** Task **
Take every line from the listing below that includes "white" and copy it.

*-*-*

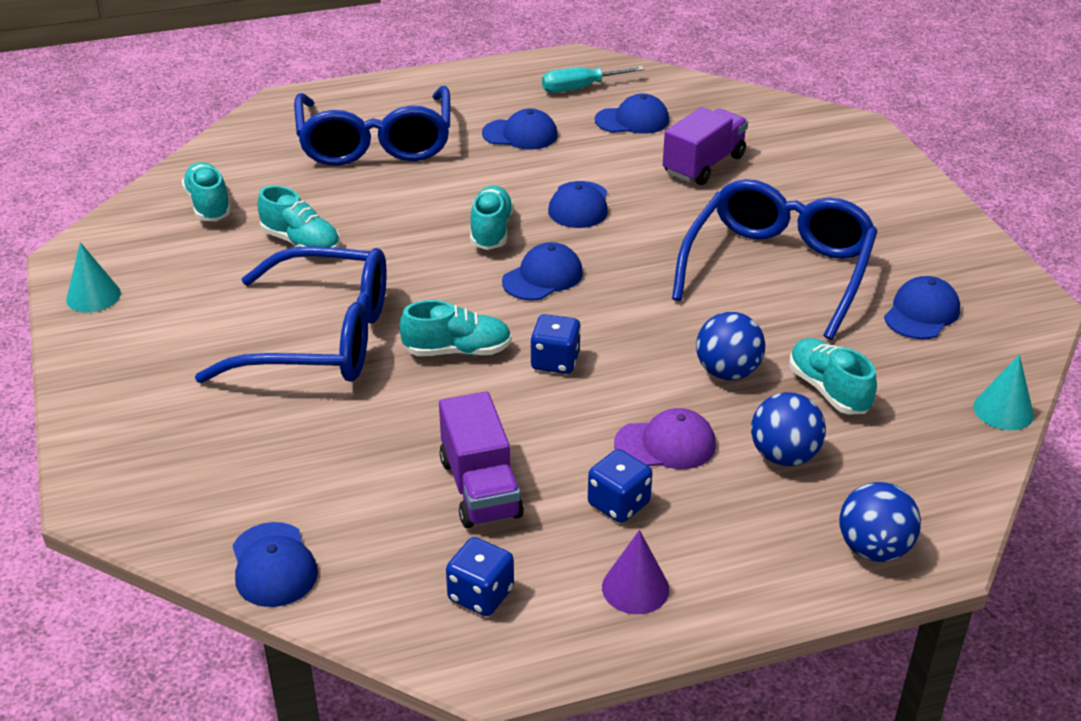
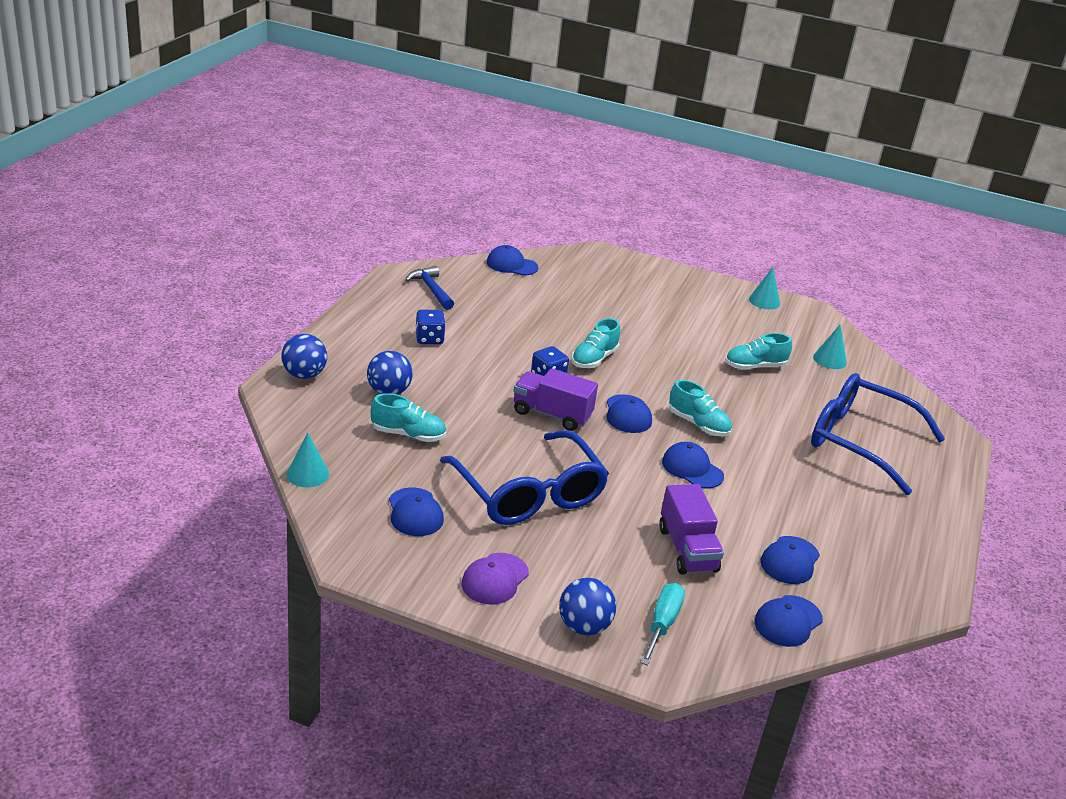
camera: 125 degrees right, 5 degrees down
(209, 205) = (829, 359): turquoise shoe -> turquoise cone
(321, 338) = (653, 334): blue glasses -> none
(480, 488) = (489, 317): purple truck -> purple truck (552, 414)
(480, 594) = (431, 290): blue dice -> blue hammer
(520, 134) = (816, 500): blue cap -> blue cap (788, 621)
(580, 88) = (870, 568): turquoise screwdriver -> turquoise screwdriver (662, 624)
(635, 588) = (381, 317): purple cone -> none
(665, 444) = (445, 369): purple cap -> purple cap (495, 579)
(727, 372) = (467, 416): blue ball -> blue ball (584, 626)

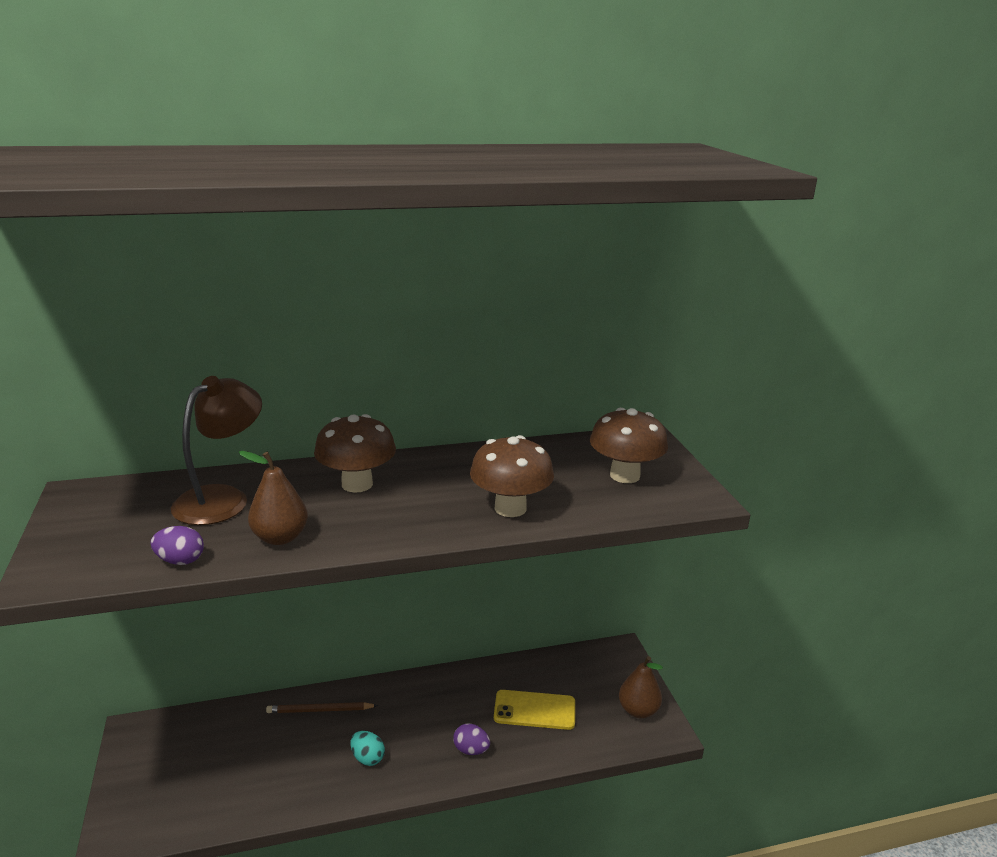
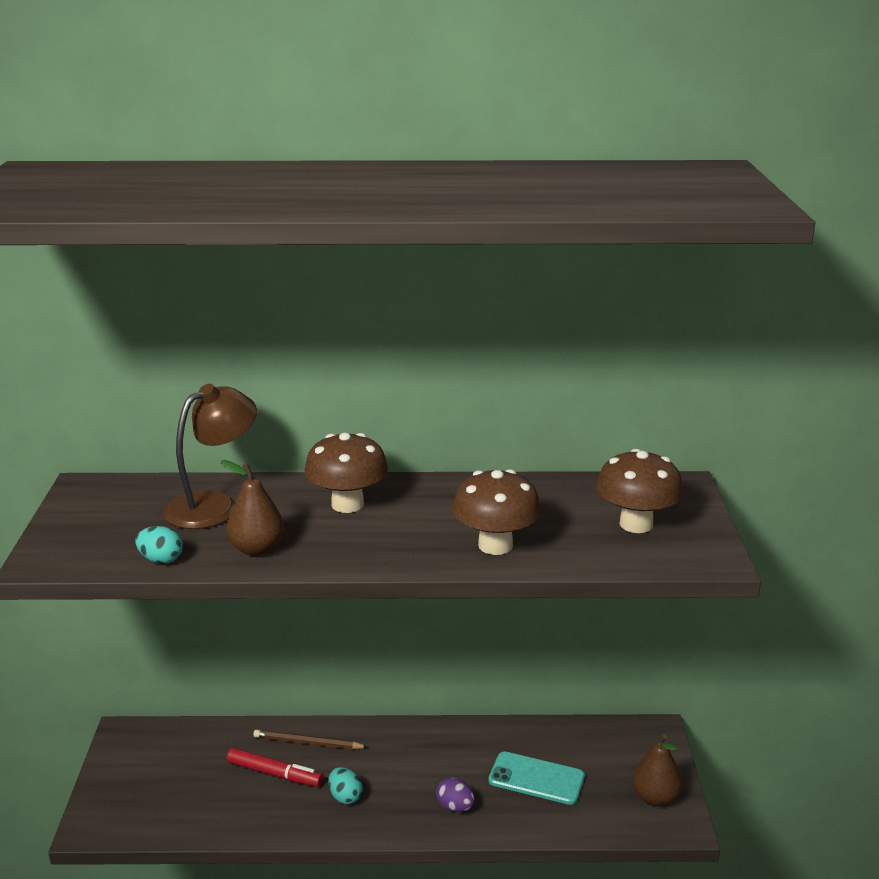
camera: 15 degrees right, 0 degrees up
(180, 561) = (161, 560): purple egg -> turquoise egg
(294, 746) = (274, 774): none -> red marker
(534, 710) = (536, 779): yellow phone -> turquoise phone

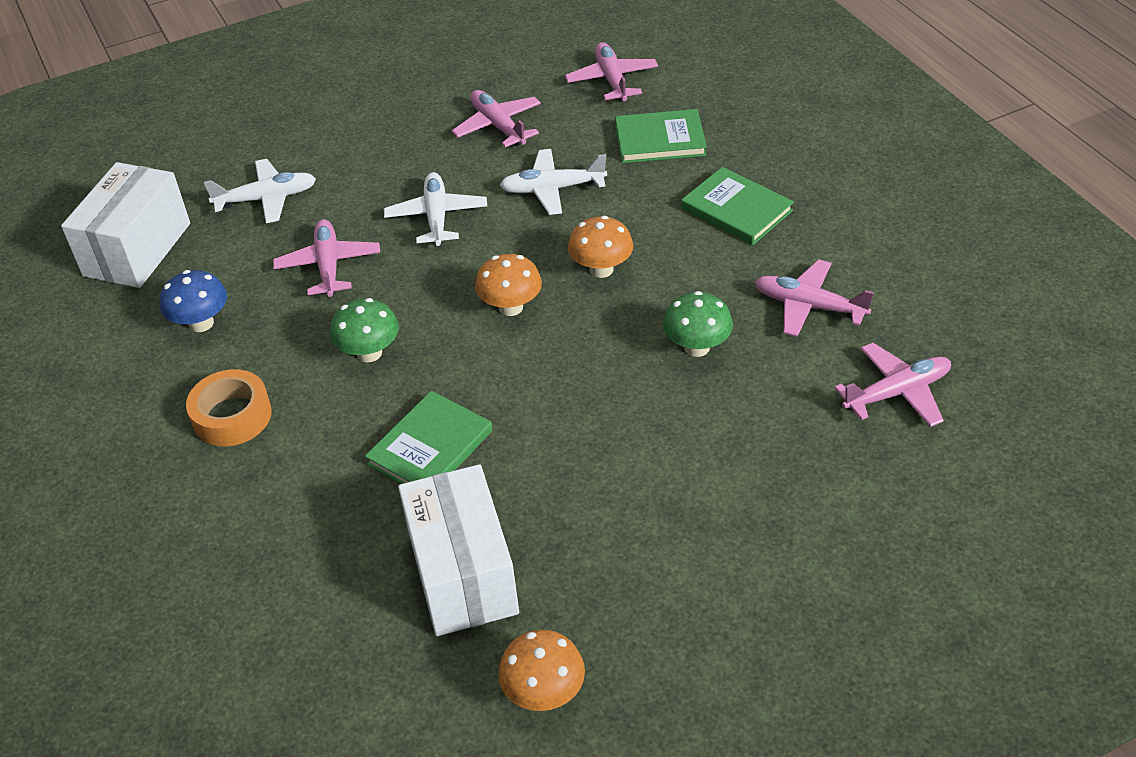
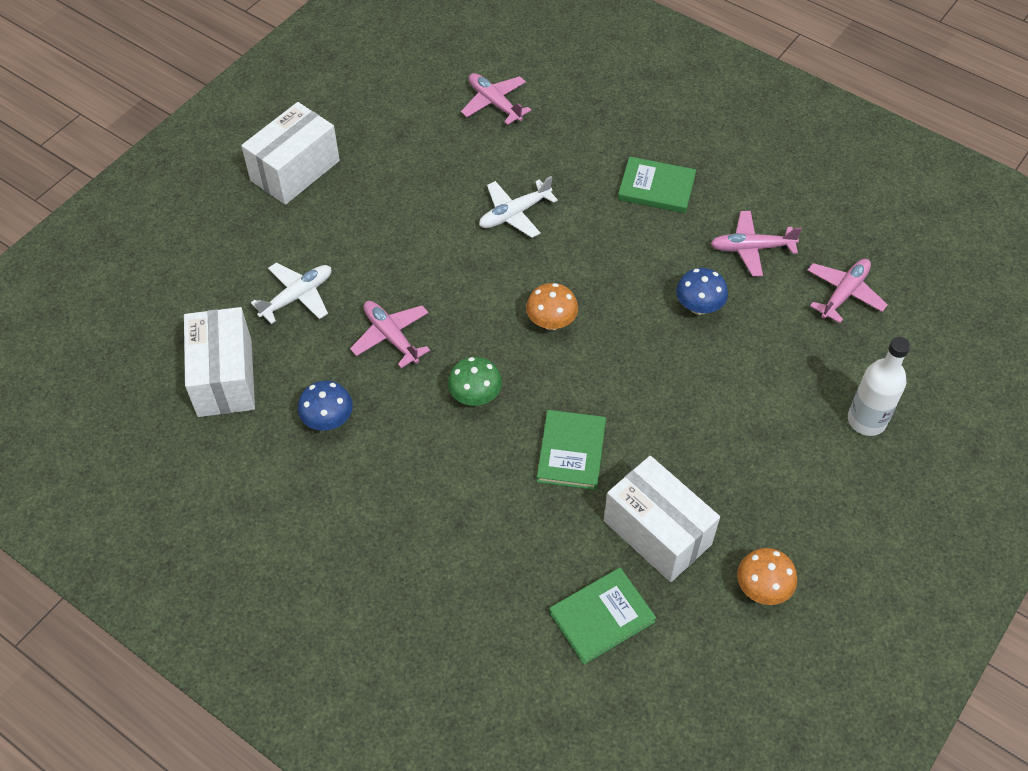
camera: 30 degrees left, 10 degrees up
(232, 416) = (411, 484): orange tape -> none
(357, 86) = (295, 170): none -> white box
(436, 216) = (444, 266): white plane -> none
(498, 126) = (435, 172): pink plane -> none
(601, 269) = (594, 269): orange mushroom -> none
(660, 140) = (565, 146): green book -> green book (601, 617)
(697, 347) = (699, 307): green mushroom -> blue mushroom
(826, 548) = (866, 420): none -> white bottle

*-*-*

** Result **
(357, 86) = (295, 170): none -> white box
(436, 216) = (444, 266): white plane -> none
(826, 548) = (866, 420): none -> white bottle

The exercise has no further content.